YOUR ASSIGNMENT — Each line starting at the one that contains "first_place: [488, 275]" and ending at the one that contains "degrees: -60" must be returned exactly, and the rest of the listing is left out.

EXTRACTED ENTRIES —
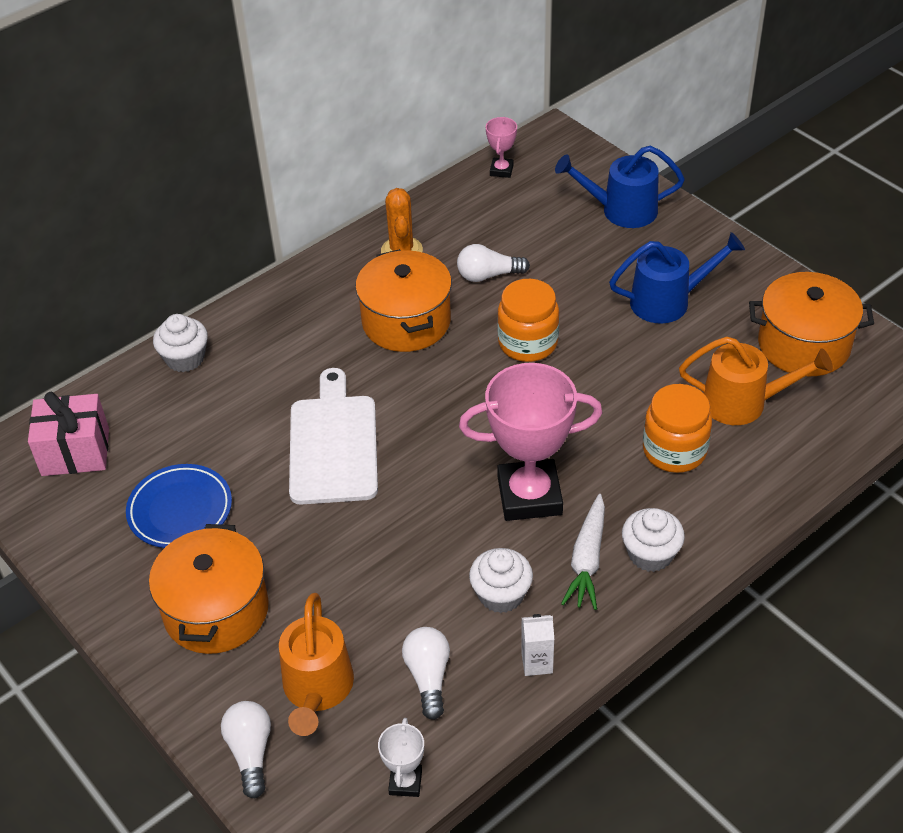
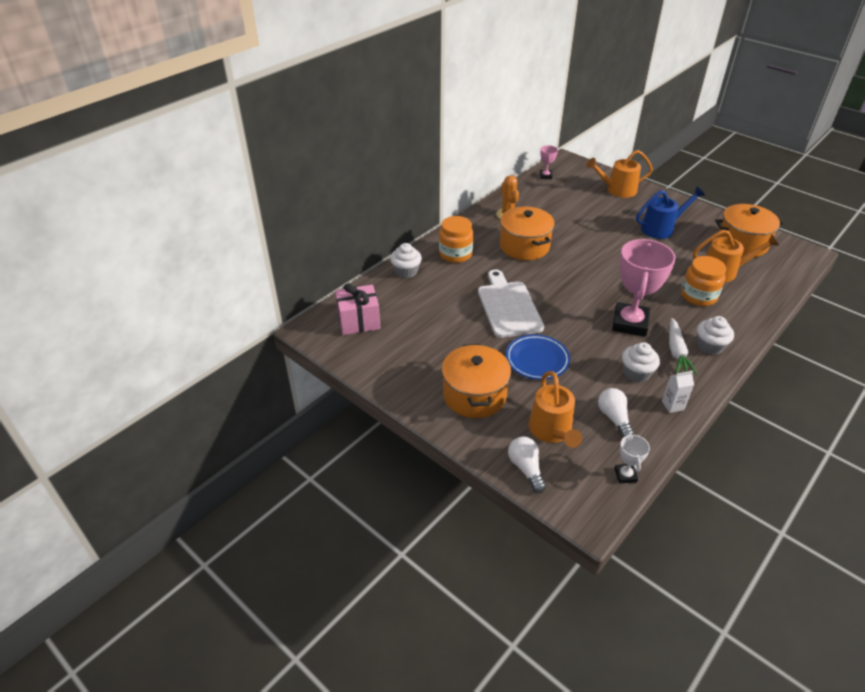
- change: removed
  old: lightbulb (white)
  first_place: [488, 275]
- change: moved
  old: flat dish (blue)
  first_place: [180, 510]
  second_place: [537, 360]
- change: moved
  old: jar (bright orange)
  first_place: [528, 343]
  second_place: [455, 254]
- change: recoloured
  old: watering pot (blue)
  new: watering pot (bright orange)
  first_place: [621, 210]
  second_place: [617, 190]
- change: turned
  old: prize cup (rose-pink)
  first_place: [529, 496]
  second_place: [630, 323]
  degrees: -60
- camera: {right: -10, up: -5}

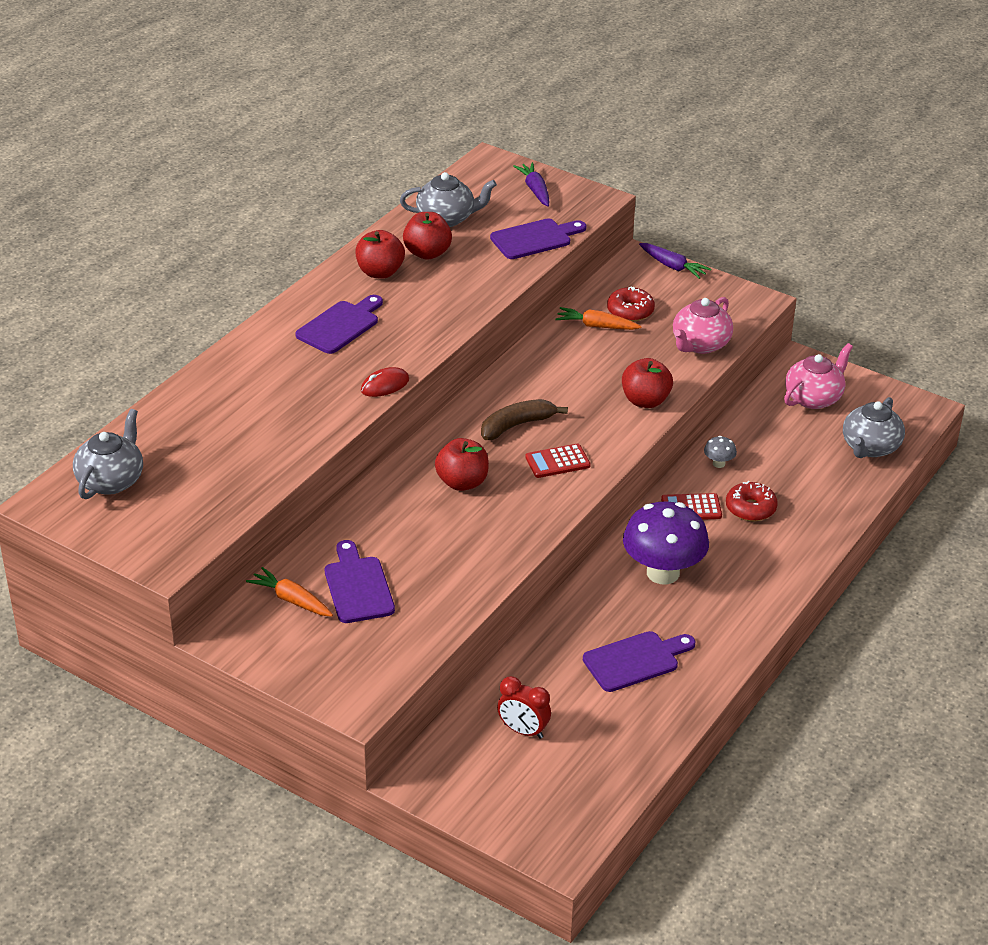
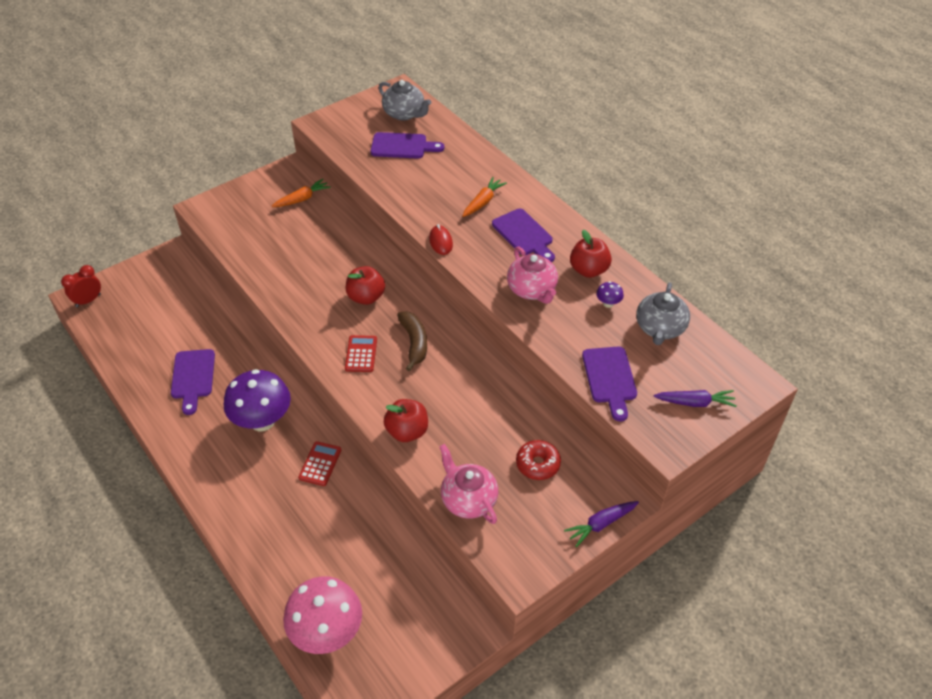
- change: removed
  old: fungus (grey)
  first_place: [718, 464]
- change: removed
  old: glazed donut (scarlet)
  first_place: [750, 508]
- change: moved
  old: cutting board (purple)
  first_place: [358, 586]
  second_place: [402, 146]
- change: moved
  old: clock (scarlet)
  first_place: [523, 731]
  second_place: [88, 300]
- change: moved
  old: toy carrot (bright orange)
  first_place: [596, 326]
  second_place: [483, 202]
- change: moved
  old: teapot (rose-pink)
  first_place: [814, 398]
  second_place: [532, 290]
- change: replaced
  old: apple (scarlet)
  new: fungus (purple)
  first_place: [427, 253]
  second_place: [608, 303]
- change: replaced
  old: teapot (grey)
  new: fungus (rose-pink)
  first_place: [870, 447]
  second_place: [327, 632]
- camera: {right: 110, up: 10}

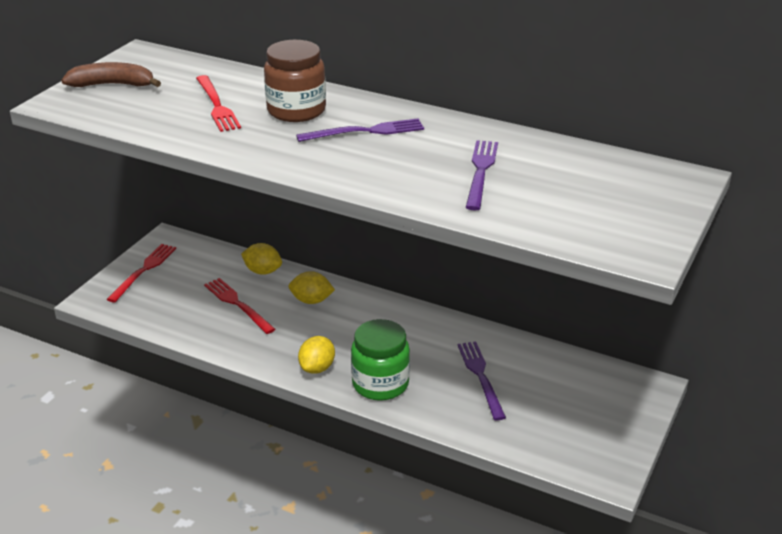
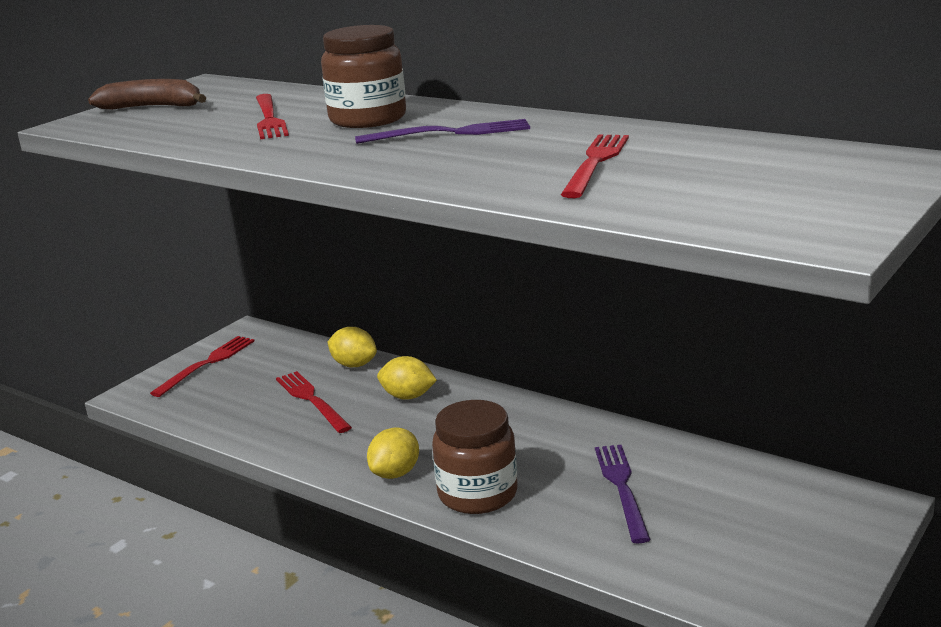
- change: recoloured
  old: jar (leaf-green)
  new: jar (brown)
  first_place: [380, 384]
  second_place: [477, 494]
- change: recoloured
  old: dinner fork (purple)
  new: dinner fork (scarlet)
  first_place: [481, 172]
  second_place: [596, 163]
- camera: {right: 10, up: -10}

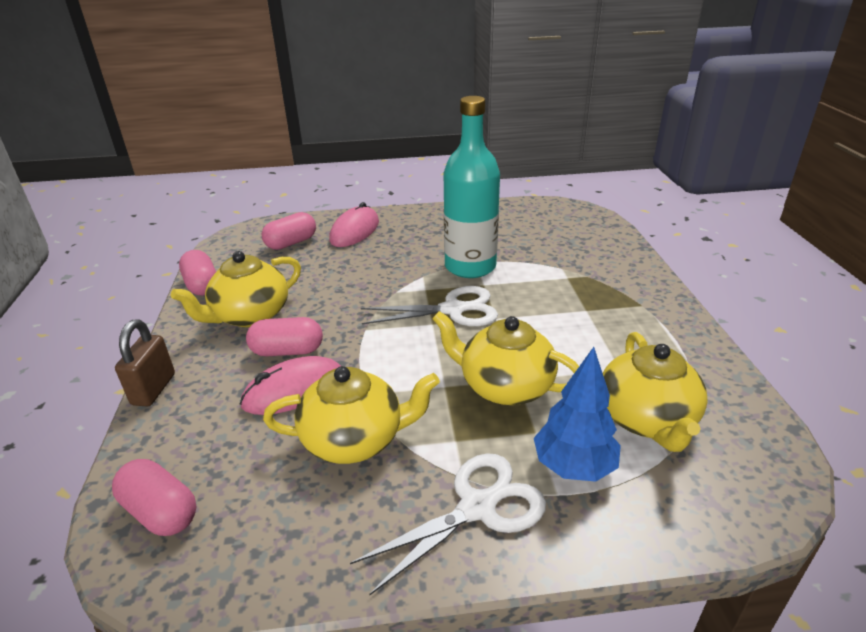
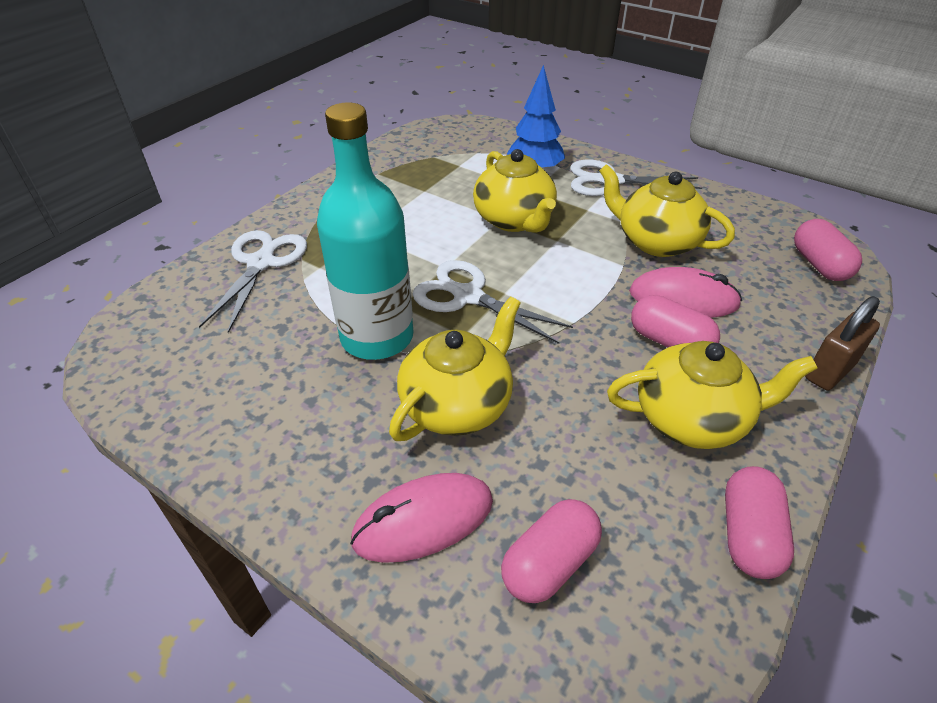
- change: added
  new: scissors (white)
  second_place: [261, 263]
- change: moved
  old: teapot (golden)
  first_place: [646, 419]
  second_place: [458, 405]
- change: turned
  old: pill shape (rose-pink)
  first_place: [291, 243]
  second_place: [549, 563]
  degrees: -45
- camera: {right: -140, up: 10}

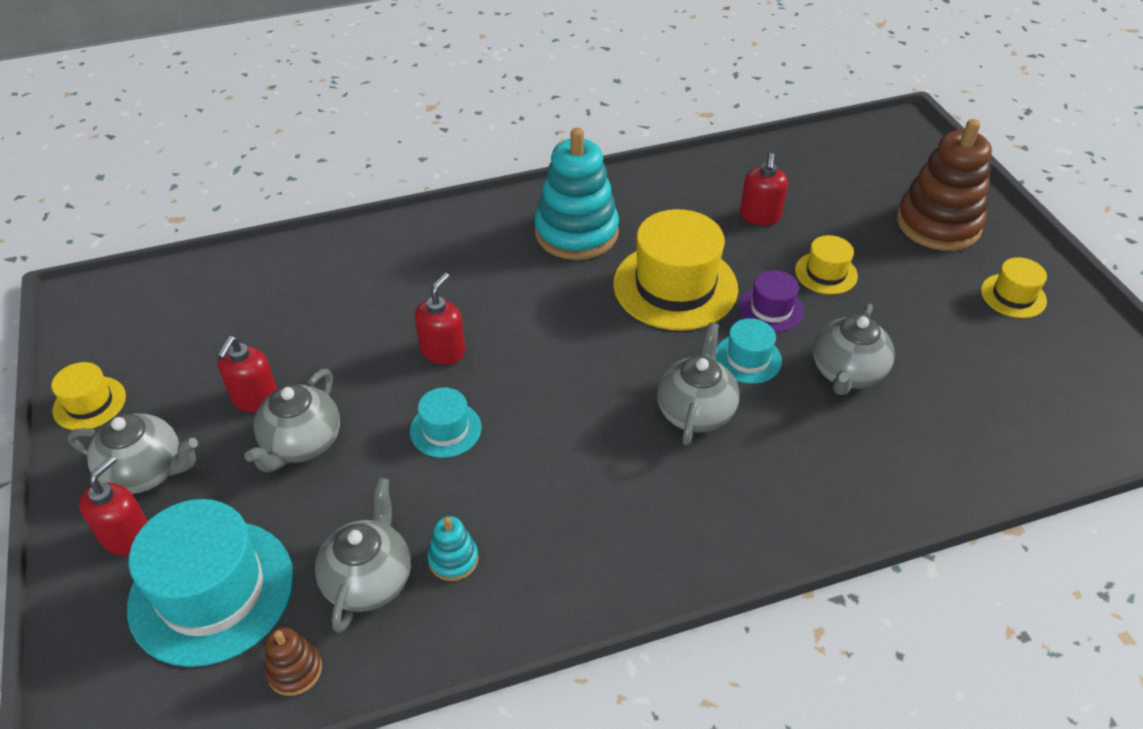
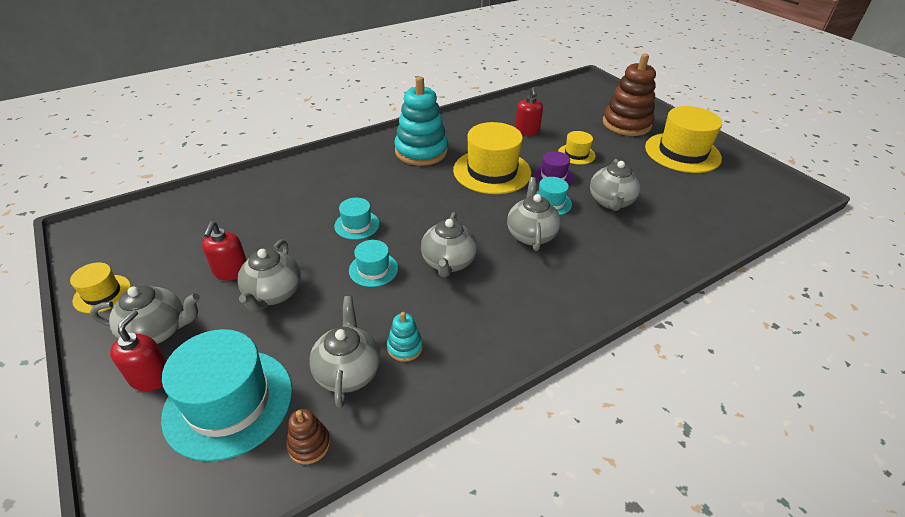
- change: added
  new: teapot (grey)
  second_place: [448, 263]
- change: replaced
  old: pump bottle (scarlet)
  new: tall hat (aqua)
  first_place: [443, 351]
  second_place: [357, 225]
- change: resized
  old: tall hat (golden)
  first_place: [1013, 296]
  second_place: [682, 152]
  factor: 1.99
- camera: {right: -15, up: -5}

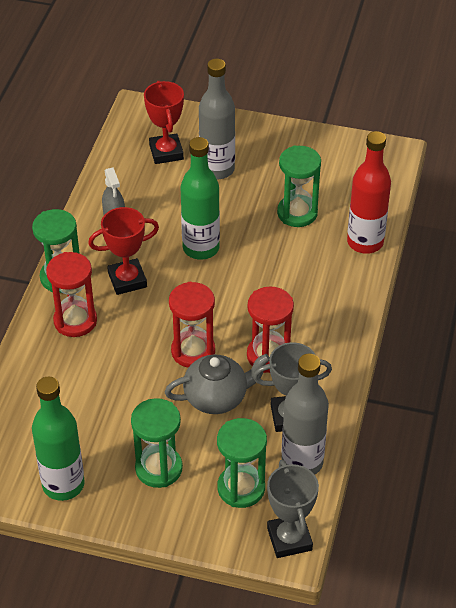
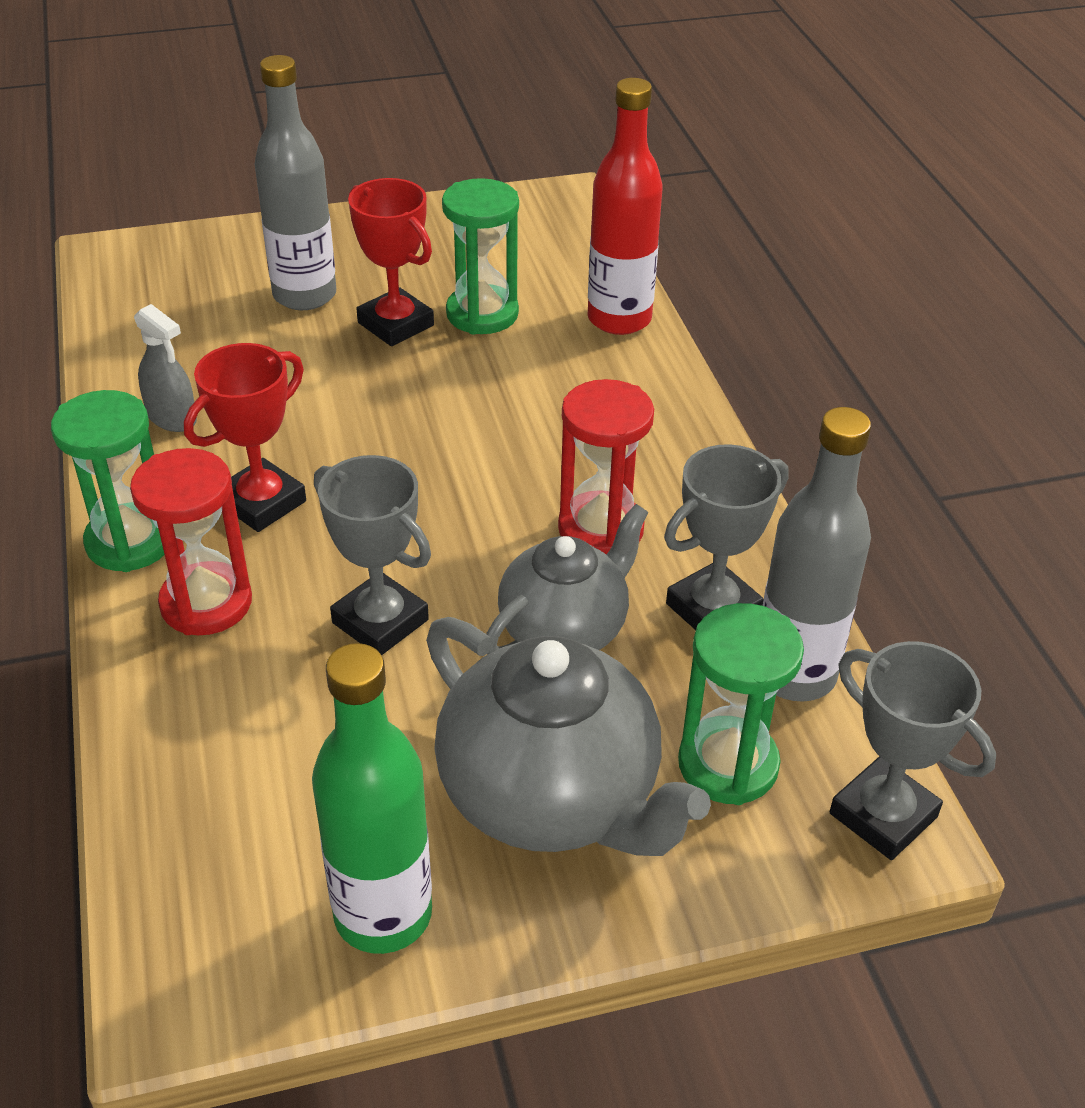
- change: removed
  old: hourglass (scarlet)
  first_place: [193, 351]
- change: removed
  old: flask (leaf-green)
  first_place: [201, 248]
- change: added
  new: prize cup (grey)
  second_place: [380, 621]
- change: moved
  old: prize cup (scarlet)
  first_place: [166, 152]
  second_place: [396, 324]
- change: replaced
  old: hourglass (leaf-green)
  new: teapot (grey)
  first_place: [159, 468]
  second_place: [551, 797]
- camera: {right: -30, up: -5}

RESPONSE —
  first_place: [488, 275]
- change: moved
  old: flat dish (blue)
  first_place: [180, 510]
  second_place: [537, 360]
- change: moved
  old: jar (bright orange)
  first_place: [528, 343]
  second_place: [455, 254]
- change: recoloured
  old: watering pot (blue)
  new: watering pot (bright orange)
  first_place: [621, 210]
  second_place: [617, 190]
- change: turned
  old: prize cup (rose-pink)
  first_place: [529, 496]
  second_place: [630, 323]
  degrees: -60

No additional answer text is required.